§ Information given:

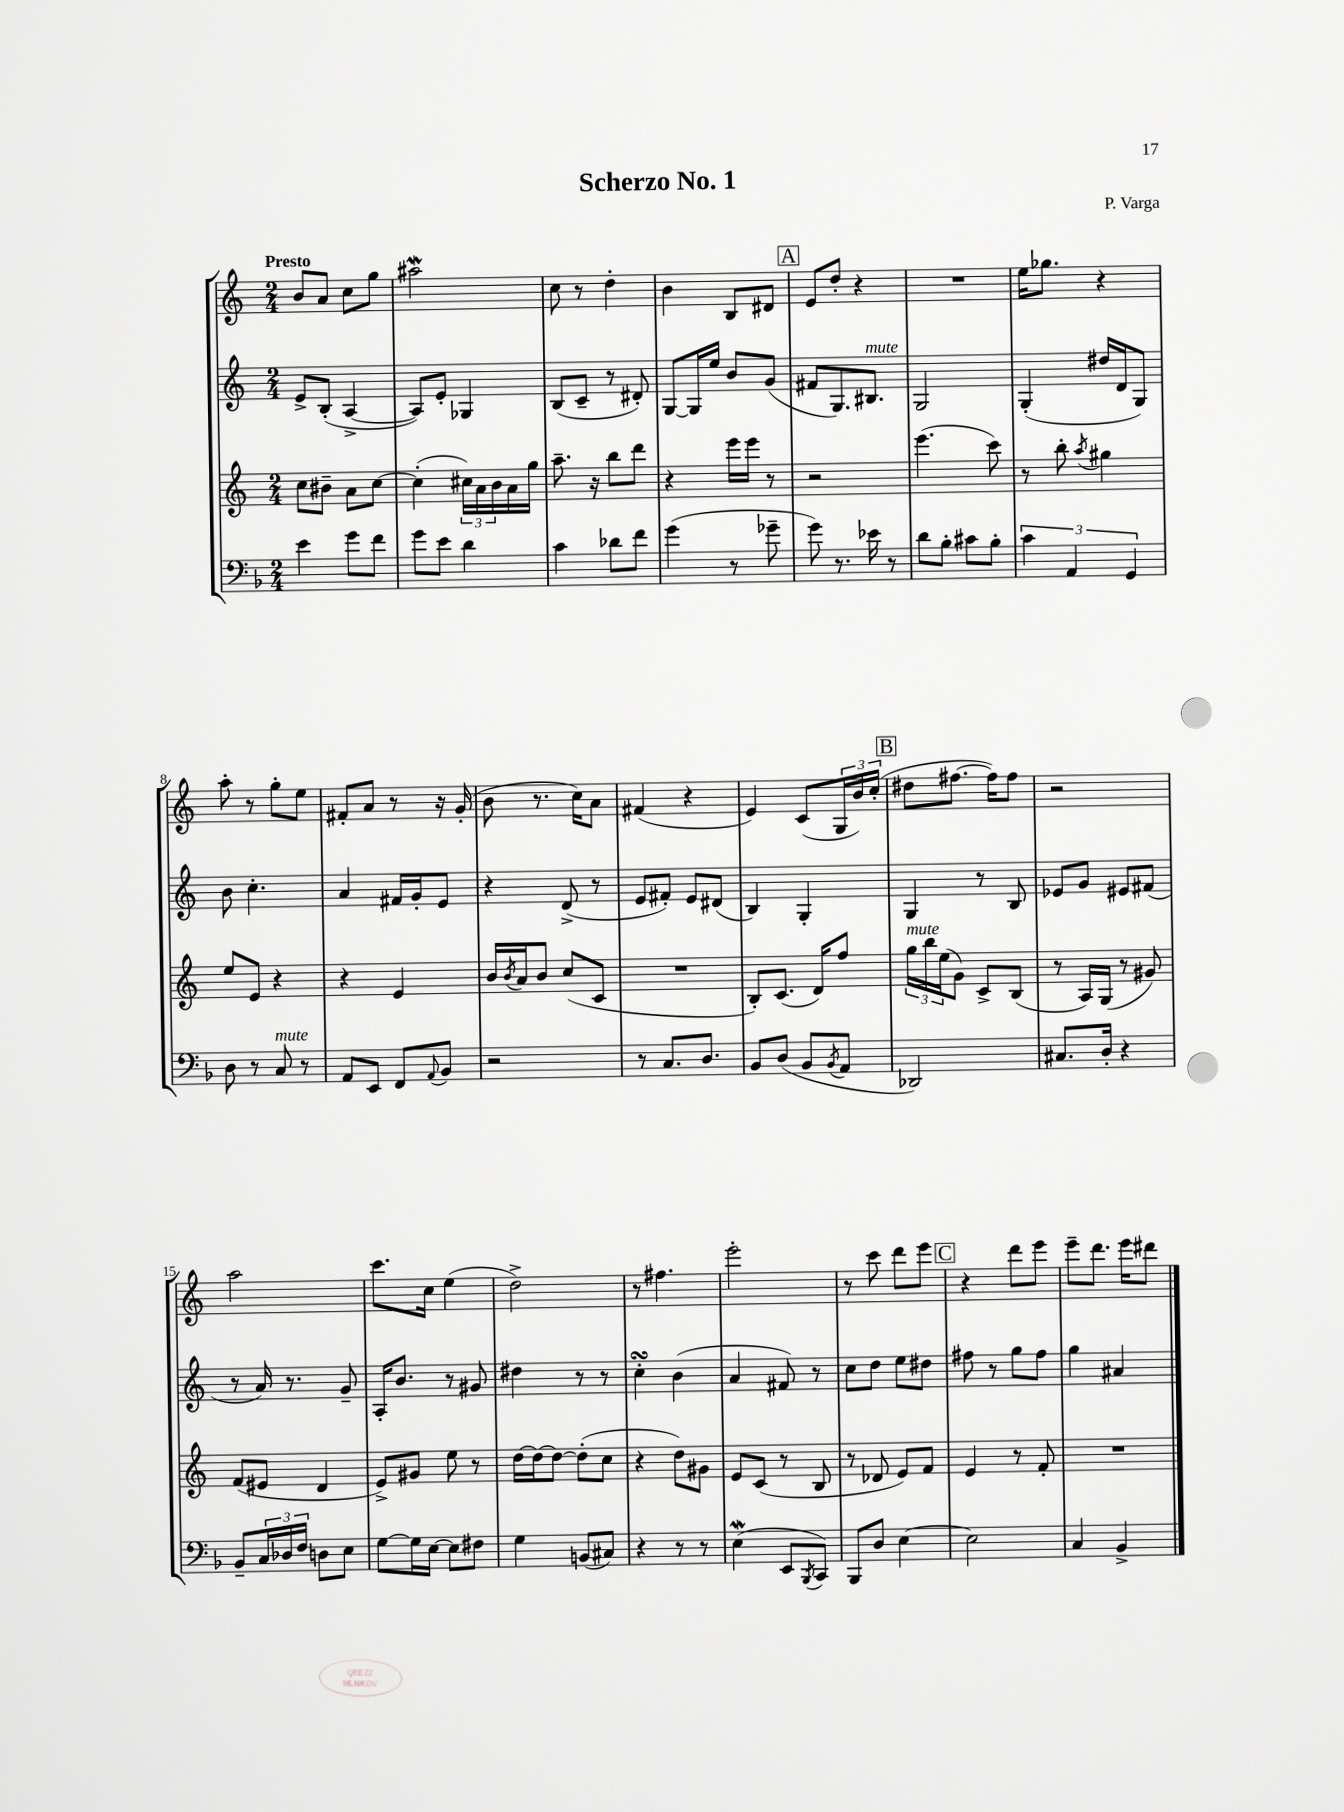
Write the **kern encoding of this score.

**kern	**kern	**kern	**kern
*part4	*part3	*part2	*part1
*staff4	*staff3	*staff2	*staff1
*clefF4	*clefG2	*clefG2	*clefG2
*k[b-]	*k[]	*k[]	*k[]
*M2/4	*M2/4	*M2/4	*M2/4
=1	=1	=1	=1
!	!	!	!LO:TX:a:B:t=Presto
4e\	8cc\L	8e^/L	8b/L
.	8b#X~\J	(8B'/J	8a/J
8g\L	8a\L	[4A^/	8cc\L
8f\J	[8cc\J	.	8gg\J
=2	=2	=2	=2
8g\L	(4cc'\]	8A/L])	2aa#XW\
8e\J	.	8e'/J	.
4d\	24cc#X\LL)	4G-X/	.
.	24a\	.	.
.	24b\	.	.
.	16a\	.	.
.	16gg\JJ	.	.
=3	=3	=3	=3
4c\	8.aa~\	(8B/L	8cc\
.	.	8c~/J	8r
.	16r	.	.
8d-X\L	8bb\L	8r	4dd'\
8f\J	8ddd\J	8d#X'/)	.
=4	=4	=4	=4
(4g\	4r	[8G/L	4b\
.	.	16G/L]	.
.	.	16ee/JJ	.
8r	16eee\LL	8b/L	8B/L
.	16eee\JJ	.	.
8g-X~\	8r	(8g/J	8d#X/J
!!LO:REH:place=s1:t=A
=5	=5	=5	=5
8g\)	2r	8f#X/L	8e/L
8.r	.	8.G/)	8dd'/J
.	.	.	4r
!	!	!LO:TX:a:i:t=mute	!
16e-X\	.	8.B#X/J	.
8r	.	.	.
=6	=6	=6	=6
8d\L	(4.eee\	2G/	2r
8B-'\J	.	.	.
8c#X\L	.	.	.
8B-'\J	8ccc\)	.	.
=7	=7	=7	=7
6c\	8r	(4G'/	16ee\KL
.	.	.	8.gg-X\J
.	8bb'\	.	.
6AA/	.	.	.
.	8qaa/	.	.
.	4gg#X\	16dd#X/LL	4r
.	.	16d/J	.
6GG/	.	.	.
.	.	8G/J)	.
!!LO:LB:g=z
=8	=8	=8	=8
8D\	8ee/L	8b\	8aa'\
8r	8e/J	4.cc'\	8r
!LO:TX:a:i:t=mute	!	!	!
8C/	4r	.	8gg'\L
8r	.	.	8ee\J
=9	=9	=9	=9
8AA/L	4r	4a/	8f#X'/L
8EE/J	.	.	8a/J
8FF/L	4e/	16f#X/LL	8r
.	.	16g'/J	.
8qqAA/	.	.	.
8BB-/J	.	8e/J	16r
.	.	.	(16g'/
=10	=10	=10	=10
2r	16b/LL	4r	8b\
.	8qb/	.	.
.	16a/J	.	.
.	8b/J	.	8.r
.	(8cc/L	(8d^/	.
.	.	.	16cc\KL)
.	8c/J	8r	8a\J
=11	=11	=11	=11
8r	2r	8e/L	(4f#X/
8.C/L	.	8f#X'/J)	.
.	.	8e/L	4r
8.D/J	.	.	.
.	.	(8d#X/J	.
=12	=12	=12	=12
8BB-/L	8B'/L)	4B/)	4e/)
(8D/J	(8.c/J	.	.
8BB-/L	.	4G'/	(8c/L
.	16d/KL)	.	.
8qBB-/	.	.	.
8AA/J	8ff/J	.	24G/L
.	.	.	24b/)
.	.	.	(24cc'/JJ
!!LO:REH:place=s1:t=B
=13	=13	=13	=13
!	!LO:TX:a:i:t=mute	!	!
2DD-X/)	24gg\LL	4G/	8dd#X\L
.	24bb\	.	.
.	(24ee\J	.	.
.	8g\J)	.	[8.ff#X\J
.	8c^/L	8r	.
.	.	.	16ff#\KL])
.	(8B/J	8B/	8ff#\J
=14	=14	=14	=14
8.C#X/L	8r	8e-X/L	2r
.	16A/LL)	8g/J	.
16D'/Jk	(16G/JJ	.	.
4r	8r	8e#X/L	.
.	8g#X/)	(8f#X/J	.
!!LO:LB:g=z
=15	=15	=15	=15
8BB-~/L	(8f/L	8r	2aa\
24C/L	8e#X/J	16a/)	.
24D-X/	.	.	.
.	.	8.r	.
24F/JJ	.	.	.
8Dn\L	4d/	.	.
8E\J	.	8g~/	.
=16	=16	=16	=16
[8G\L	8e^/L)	16A'/KL	8.ccc\L
.	.	8.b/J	.
16G\L]	8g#X/J	.	.
[16E\JJ	.	.	16cc\Jk
8E\L]	8ee\	8r	(4ee\
8F#X\J	8r	8g#X/	.
=17	=17	=17	=17
4G\	[16dd\LL	4dd#X\	2dd^\)
.	16dd\J_	.	.
.	8dd\J_	.	.
(8BBn/L	(8dd'\L]	8r	.
8C#X/J)	8cc\J	8r	.
=18	=18	=18	=18
4r	4r	4ccsSSs'\	8r
.	.	.	4.ff#X\
8r	8dd\L)	(4b\	.
8r	8g#X\J	.	.
=19	=19	=19	=19
(4EW\	8e/L	4a/	2eee'\
.	(8c/J	.	.
8EE/L	8r	8f#X/)	.
8qBBB-/	.	.	.
8CC/J)	8B/	8r	.
=20	=20	=20	=20
8BBB-/L	8r	8cc\L	8r
8D/J	8d-X/	8dd\J	8ccc\
[4E\	8e/L)	8ee\L	8ddd\L
.	8f/J	8dd#X\J	8eee\J
!!LO:REH:place=s1:t=C
=21	=21	=21	=21
2E\]	4e/	8ff#X\	4r
.	.	8r	.
.	8r	8gg\L	8ddd\L
.	8f'/	8ff#\J	8eee\J
=22	=22	=22	=22
4C/	2r	4gg\	8eee~\L
.	.	.	8.ddd\J
4BB-^/	.	4a#X/	.
.	.	.	16eee\KL
.	.	.	8ddd#X\J
==	==	==	==
*-	*-	*-	*-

§ The request: Pull out each line from the items above that contains the string "mute".

§ The result:
!	!	!LO:TX:a:i:t=mute	!
!LO:TX:a:i:t=mute	!	!	!
!	!LO:TX:a:i:t=mute	!	!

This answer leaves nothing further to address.